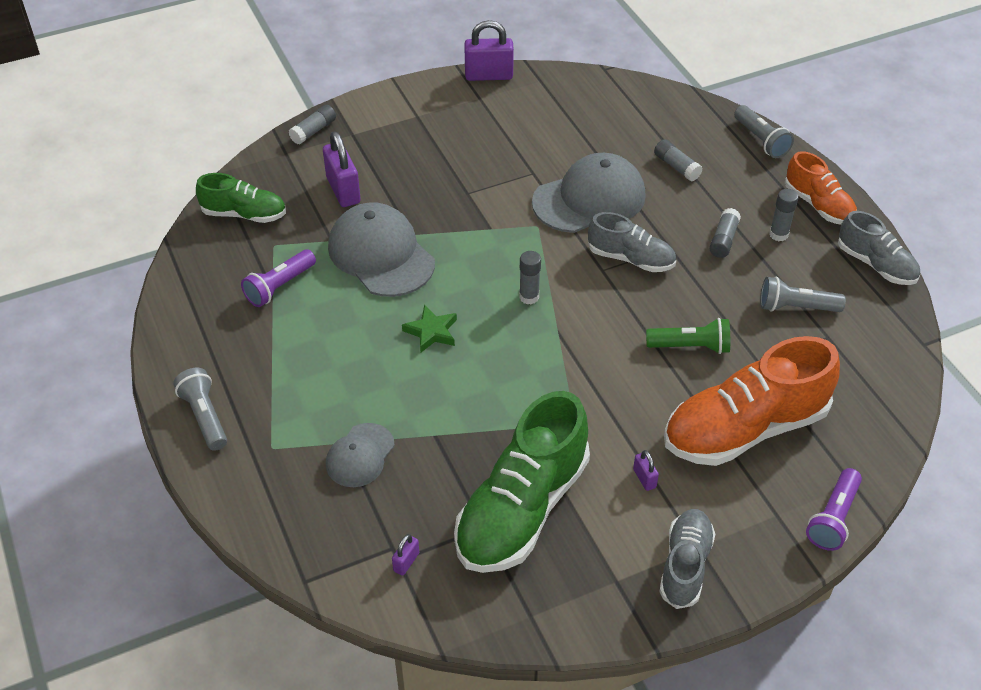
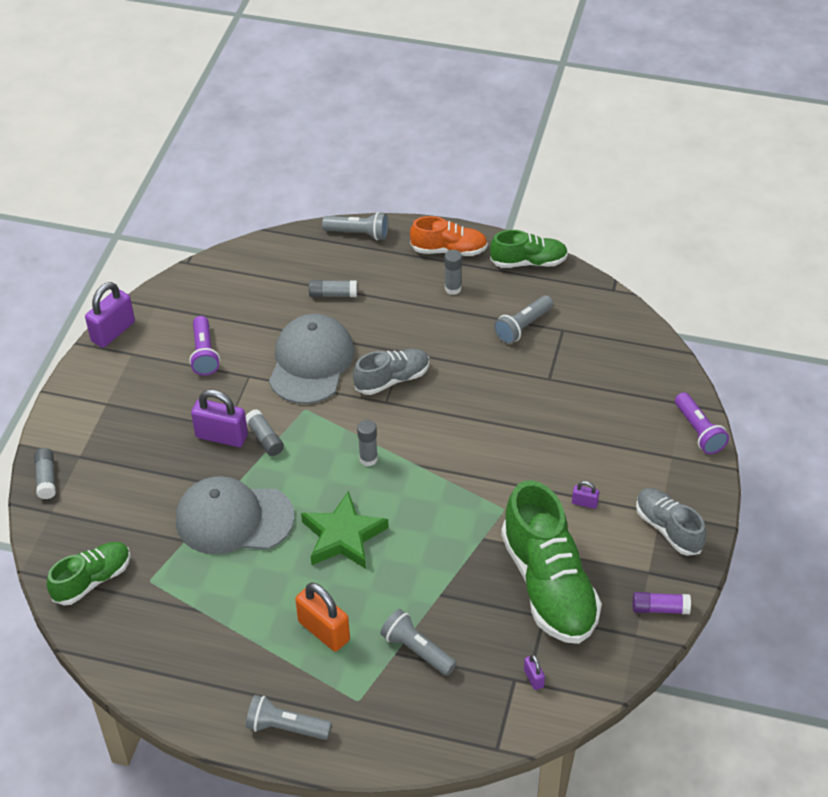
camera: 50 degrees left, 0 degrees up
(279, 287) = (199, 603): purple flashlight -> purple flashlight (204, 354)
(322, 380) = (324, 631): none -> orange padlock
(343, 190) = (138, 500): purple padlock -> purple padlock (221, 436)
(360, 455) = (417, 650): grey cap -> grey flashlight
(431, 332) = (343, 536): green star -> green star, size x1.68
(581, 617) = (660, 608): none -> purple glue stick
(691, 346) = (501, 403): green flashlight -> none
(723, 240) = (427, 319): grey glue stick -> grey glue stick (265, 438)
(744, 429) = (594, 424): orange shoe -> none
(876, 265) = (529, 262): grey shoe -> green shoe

______

■ **WHAT THIS TASK INVOLVES**
Retype every record above exactly as written, but leave out the pictures.

■ **ANSWER FOR THIS EXERCISE**
camera: 50 degrees left, 0 degrees up
(279, 287) = (199, 603): purple flashlight -> purple flashlight (204, 354)
(322, 380) = (324, 631): none -> orange padlock
(343, 190) = (138, 500): purple padlock -> purple padlock (221, 436)
(360, 455) = (417, 650): grey cap -> grey flashlight
(431, 332) = (343, 536): green star -> green star, size x1.68
(581, 617) = (660, 608): none -> purple glue stick
(691, 346) = (501, 403): green flashlight -> none
(723, 240) = (427, 319): grey glue stick -> grey glue stick (265, 438)
(744, 429) = (594, 424): orange shoe -> none
(876, 265) = (529, 262): grey shoe -> green shoe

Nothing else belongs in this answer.